• Problem statement
Report each line below that carries the word "point".

• Supplied information
○ ○ ○ ○ ○ ○ ○

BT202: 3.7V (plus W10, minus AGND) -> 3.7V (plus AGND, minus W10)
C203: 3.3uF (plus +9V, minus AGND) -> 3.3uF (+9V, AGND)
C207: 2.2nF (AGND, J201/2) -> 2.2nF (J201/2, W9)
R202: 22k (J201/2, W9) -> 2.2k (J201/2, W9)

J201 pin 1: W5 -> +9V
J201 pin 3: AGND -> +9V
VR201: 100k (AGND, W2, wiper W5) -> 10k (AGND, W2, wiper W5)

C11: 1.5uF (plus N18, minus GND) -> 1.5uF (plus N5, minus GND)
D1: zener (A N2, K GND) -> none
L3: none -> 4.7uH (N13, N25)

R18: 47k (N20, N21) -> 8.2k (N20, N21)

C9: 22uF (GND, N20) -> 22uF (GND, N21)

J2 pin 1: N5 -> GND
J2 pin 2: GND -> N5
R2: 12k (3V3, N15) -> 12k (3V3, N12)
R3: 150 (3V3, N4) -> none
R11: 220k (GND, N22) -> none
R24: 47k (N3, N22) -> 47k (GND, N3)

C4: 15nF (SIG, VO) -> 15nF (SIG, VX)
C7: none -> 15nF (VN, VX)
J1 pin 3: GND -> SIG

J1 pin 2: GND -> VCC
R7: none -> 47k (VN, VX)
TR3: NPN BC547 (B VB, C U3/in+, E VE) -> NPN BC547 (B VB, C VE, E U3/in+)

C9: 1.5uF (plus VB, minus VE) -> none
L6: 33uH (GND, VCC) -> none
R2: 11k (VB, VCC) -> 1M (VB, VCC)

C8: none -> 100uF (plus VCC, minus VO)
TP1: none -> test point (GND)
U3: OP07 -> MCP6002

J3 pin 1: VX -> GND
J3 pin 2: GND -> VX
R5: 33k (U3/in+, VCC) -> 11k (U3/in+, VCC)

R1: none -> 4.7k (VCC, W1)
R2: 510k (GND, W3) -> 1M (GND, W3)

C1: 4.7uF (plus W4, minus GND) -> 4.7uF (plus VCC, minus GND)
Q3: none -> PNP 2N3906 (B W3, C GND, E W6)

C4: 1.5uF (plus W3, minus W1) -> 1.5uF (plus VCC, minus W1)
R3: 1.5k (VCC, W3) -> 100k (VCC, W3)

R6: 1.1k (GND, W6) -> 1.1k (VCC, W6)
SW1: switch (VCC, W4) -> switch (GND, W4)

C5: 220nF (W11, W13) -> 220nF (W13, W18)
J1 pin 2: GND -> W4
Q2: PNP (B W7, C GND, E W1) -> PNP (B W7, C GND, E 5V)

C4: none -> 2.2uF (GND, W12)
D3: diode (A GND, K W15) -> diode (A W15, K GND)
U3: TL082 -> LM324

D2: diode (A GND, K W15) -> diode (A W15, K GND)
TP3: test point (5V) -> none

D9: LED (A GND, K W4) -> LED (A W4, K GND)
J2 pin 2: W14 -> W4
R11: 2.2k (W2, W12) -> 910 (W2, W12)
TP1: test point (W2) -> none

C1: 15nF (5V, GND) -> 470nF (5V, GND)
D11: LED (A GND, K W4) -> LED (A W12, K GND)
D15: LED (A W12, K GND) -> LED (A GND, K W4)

○ ○ ○ ○ ○ ○ ○

• Result below
TP1: none -> test point (GND)
TP3: test point (5V) -> none
TP1: test point (W2) -> none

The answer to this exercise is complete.